**Task description**.
When the string "from" occurs in a line of the listing below, return that line.
** Opening Source data block **
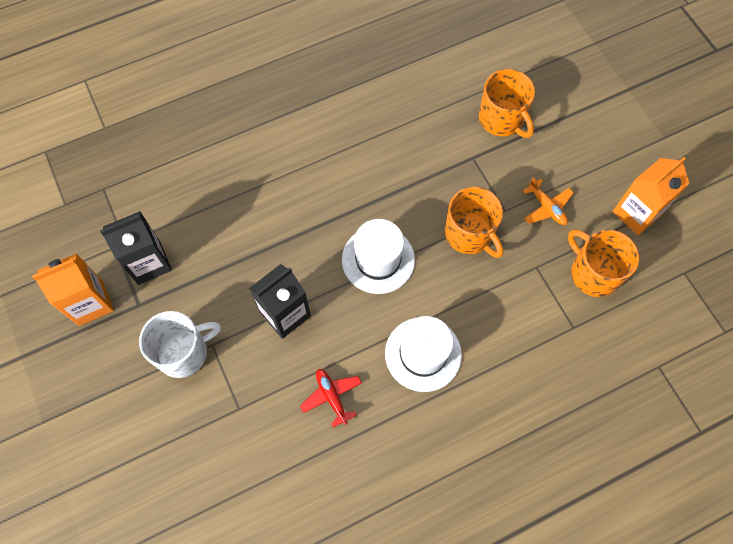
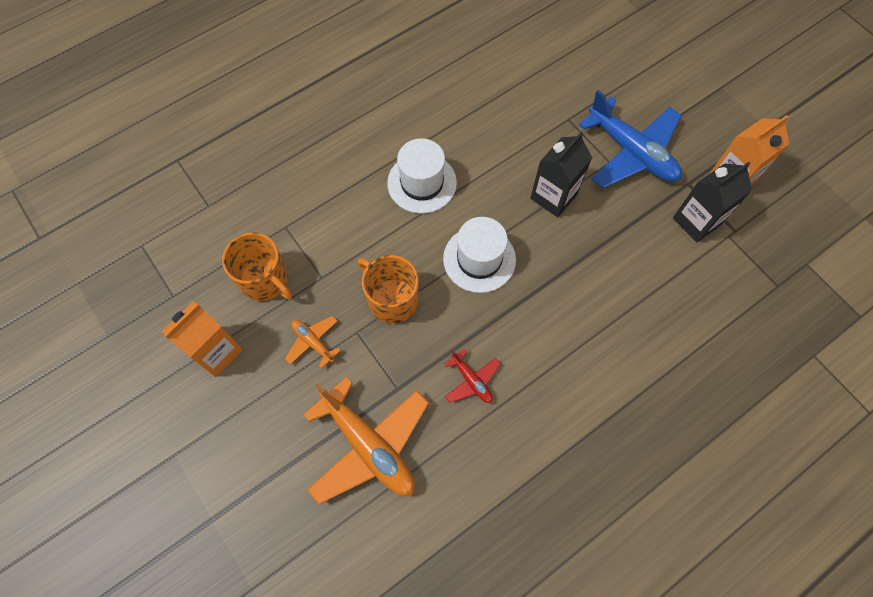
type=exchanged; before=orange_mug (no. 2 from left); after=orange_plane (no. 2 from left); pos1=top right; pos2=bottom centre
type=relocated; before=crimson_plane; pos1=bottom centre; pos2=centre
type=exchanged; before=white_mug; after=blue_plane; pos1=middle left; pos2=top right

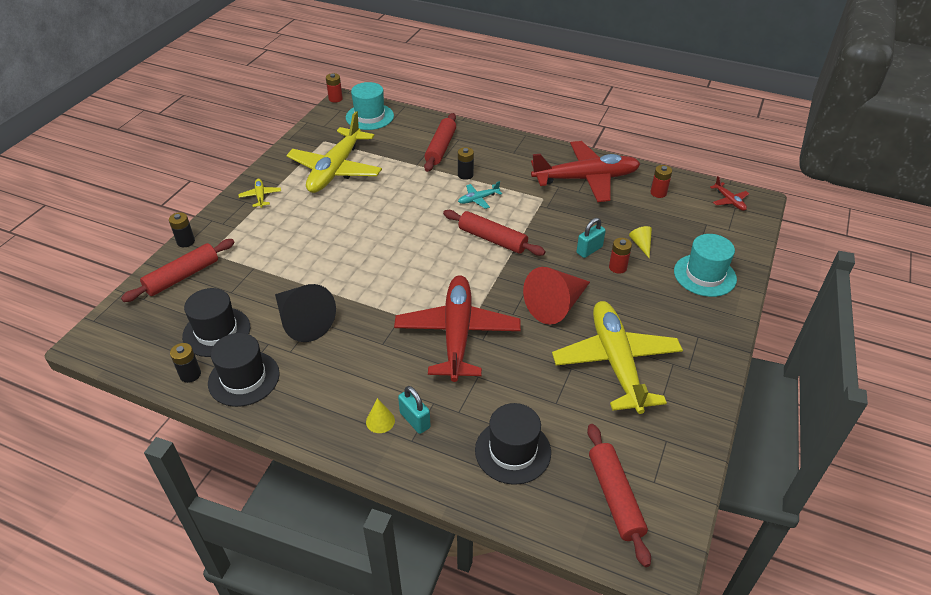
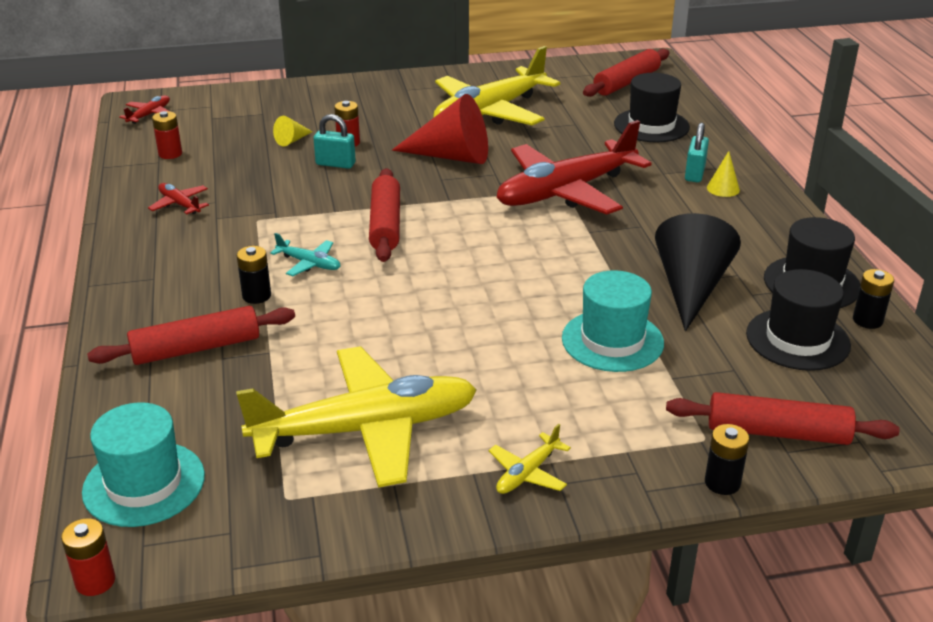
type=size; before=crimson_plane (no. 2 from left); pos1=top centre; pos2=top left; scale=0.4
type=relocated; before=aqua_tall_hat (no. 2 from left); pos1=middle right; pos2=centre

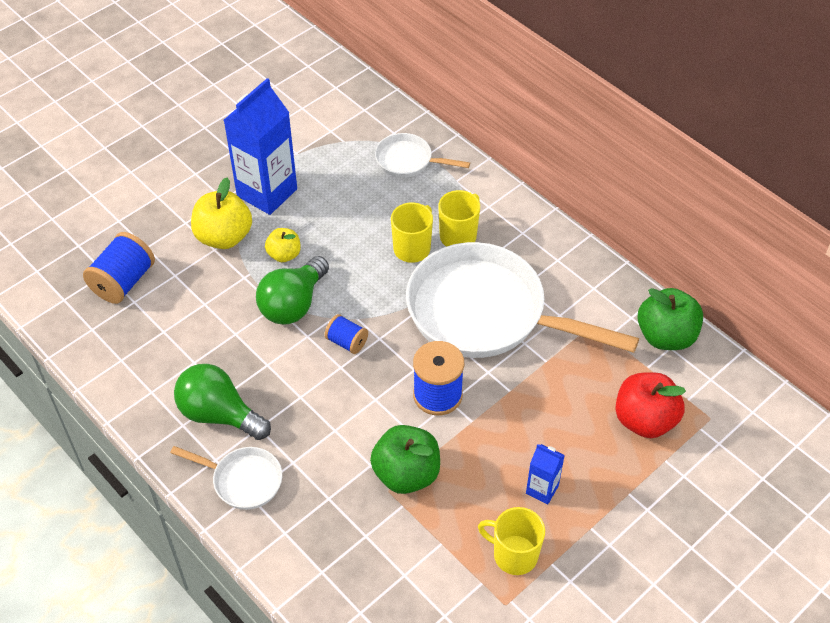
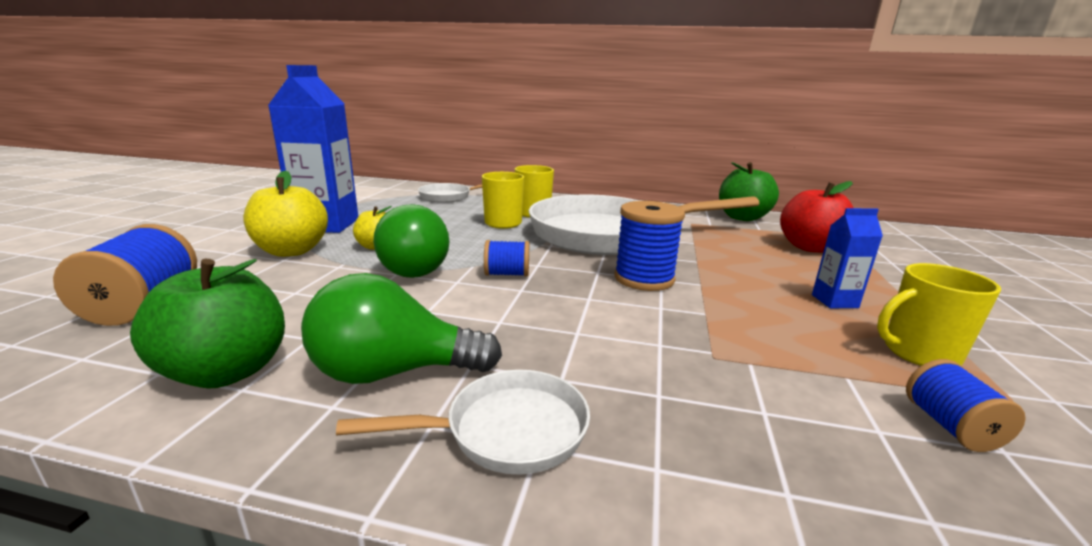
type=relocated; before=leaf-green_apple_fruit (no. 1 from left); pos1=bottom centre; pos2=middle left
type=appeared; after=blue_spool (no. 4 from left); pos2=bottom right

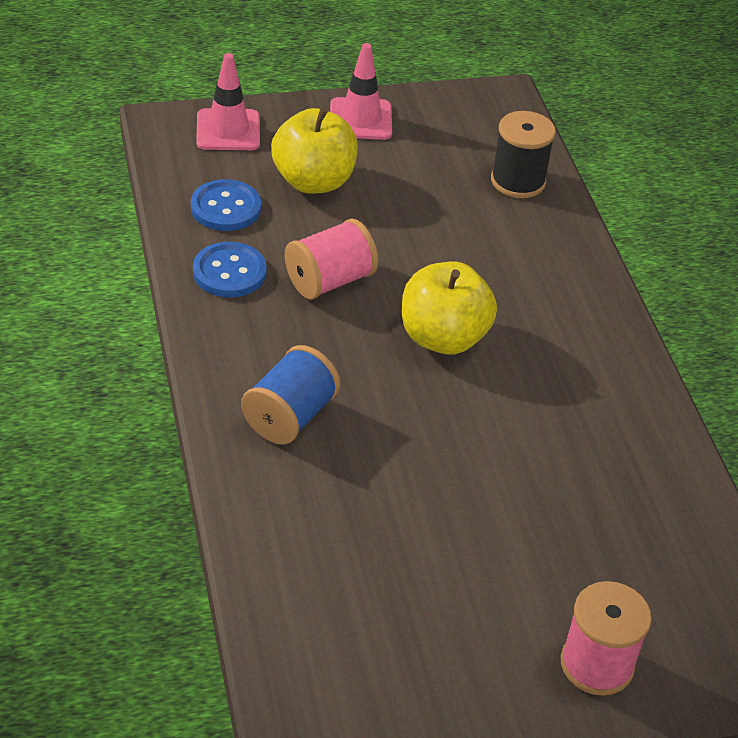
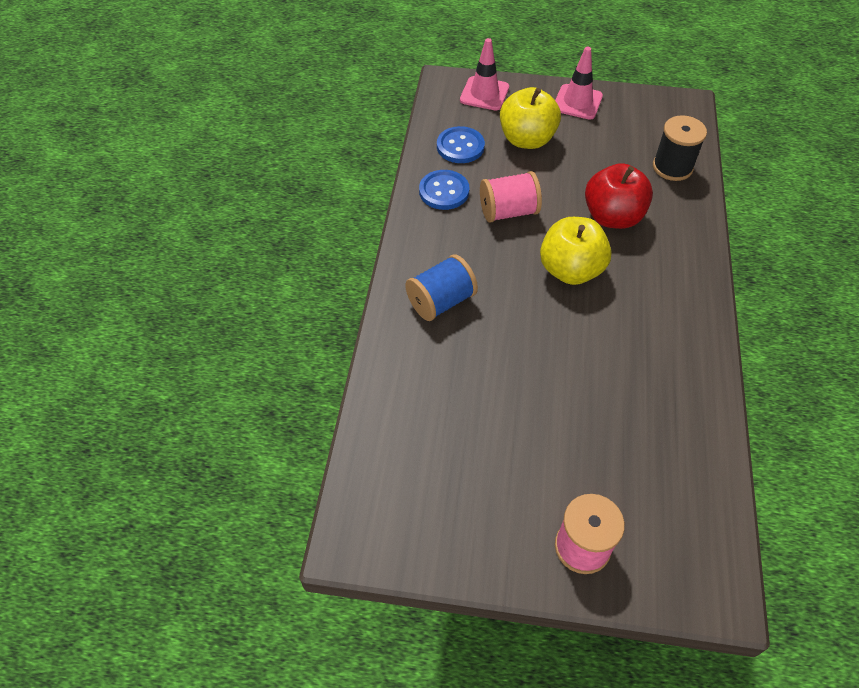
type=appeared; after=crimson_apple_fruit; pos2=top right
** Closing Source data block **
**Output of the exercise**.
type=exchanged; before=orange_mug (no. 2 from left); after=orange_plane (no. 2 from left); pos1=top right; pos2=bottom centre
type=size; before=crimson_plane (no. 2 from left); pos1=top centre; pos2=top left; scale=0.4
type=relocated; before=aqua_tall_hat (no. 2 from left); pos1=middle right; pos2=centre
type=relocated; before=leaf-green_apple_fruit (no. 1 from left); pos1=bottom centre; pos2=middle left
type=appeared; after=blue_spool (no. 4 from left); pos2=bottom right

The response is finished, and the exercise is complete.